Instructions to follow:
Copy each line of the material in which the word "dumbbell" appears.

┌────────

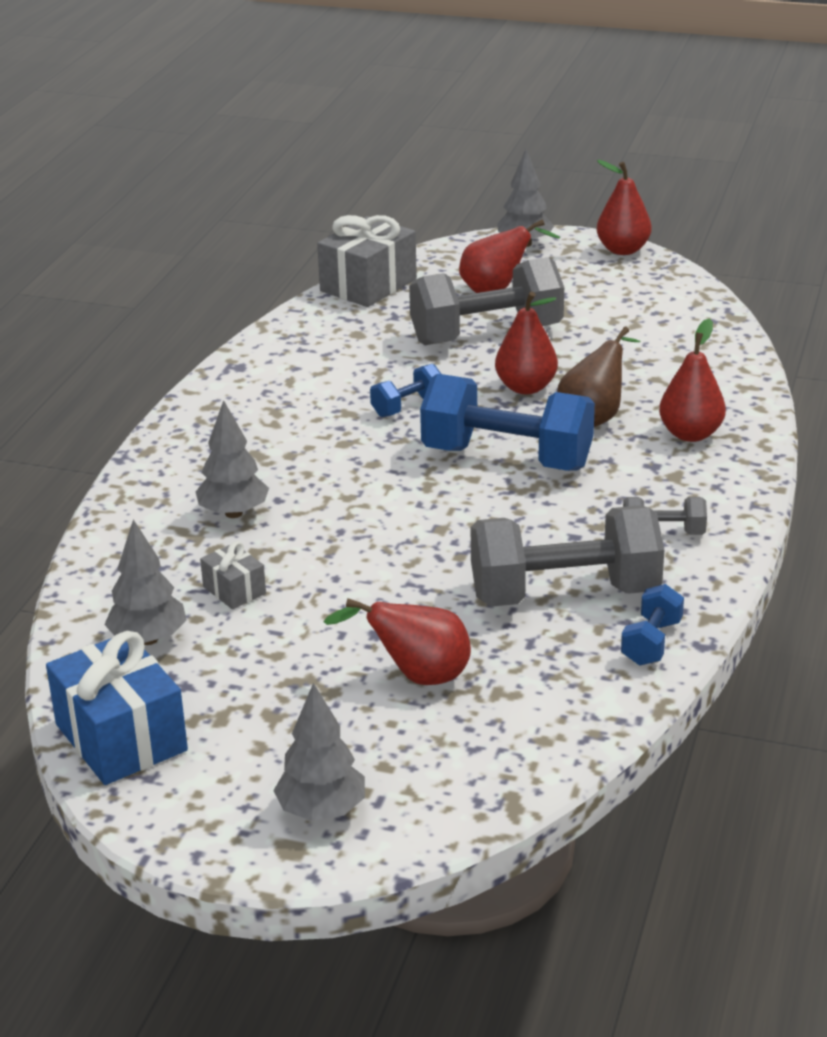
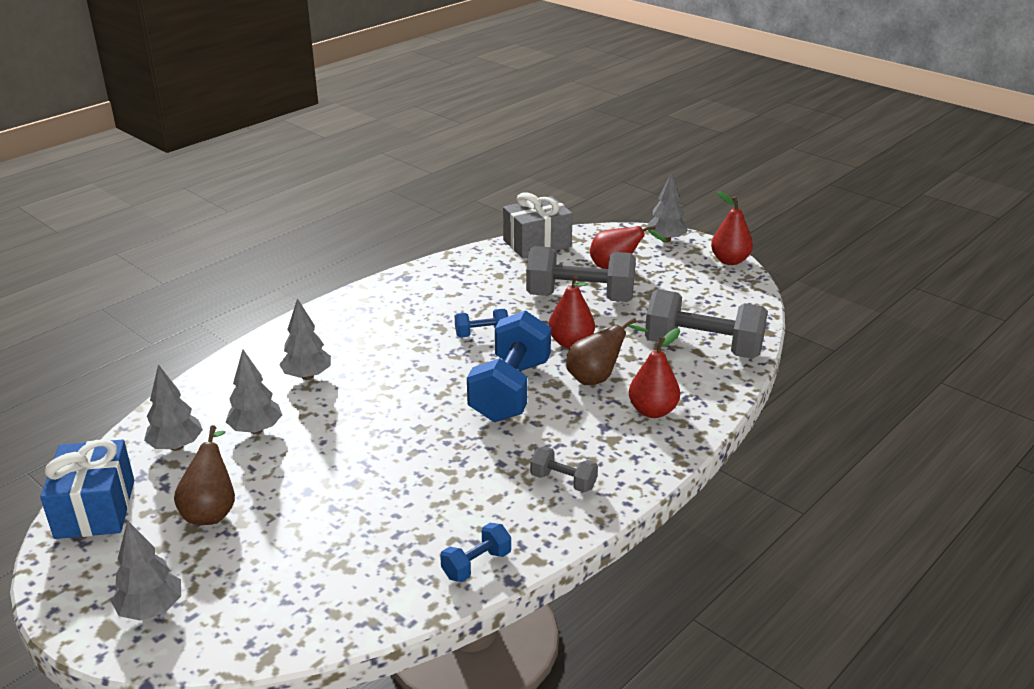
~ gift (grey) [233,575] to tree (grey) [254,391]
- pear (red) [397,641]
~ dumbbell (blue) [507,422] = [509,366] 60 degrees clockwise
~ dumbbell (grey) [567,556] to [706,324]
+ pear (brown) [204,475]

└────────

Task answer:
~ dumbbell (blue) [507,422] = [509,366] 60 degrees clockwise
~ dumbbell (grey) [567,556] to [706,324]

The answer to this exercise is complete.